§ Provided material
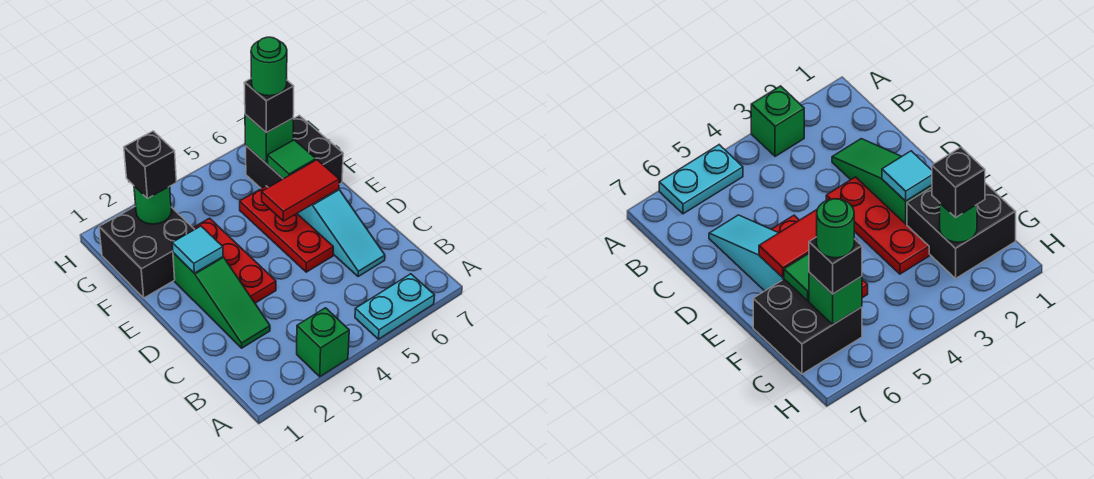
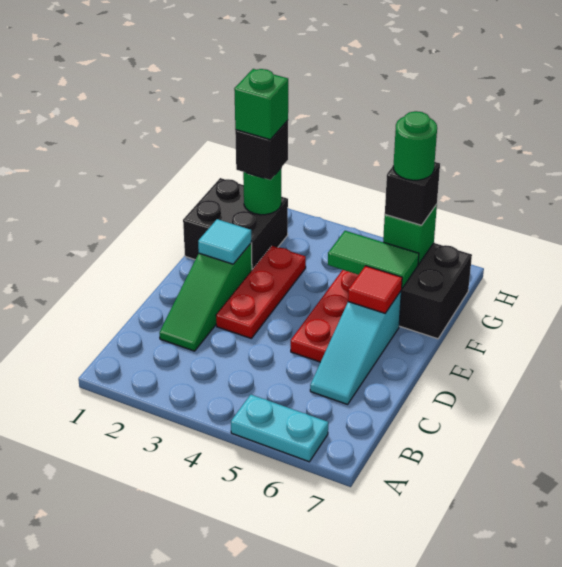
green brick A3 level 1 -> green brick G2 level 4
red tile E5:E6 level 2 -> red tile E6 level 2
green tile F6 level 2 -> green tile F5:F6 level 2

§ Your assignment
Skipping any images, write out all the data exactly.

§ Final answer
green brick A3 level 1 -> green brick G2 level 4
red tile E5:E6 level 2 -> red tile E6 level 2
green tile F6 level 2 -> green tile F5:F6 level 2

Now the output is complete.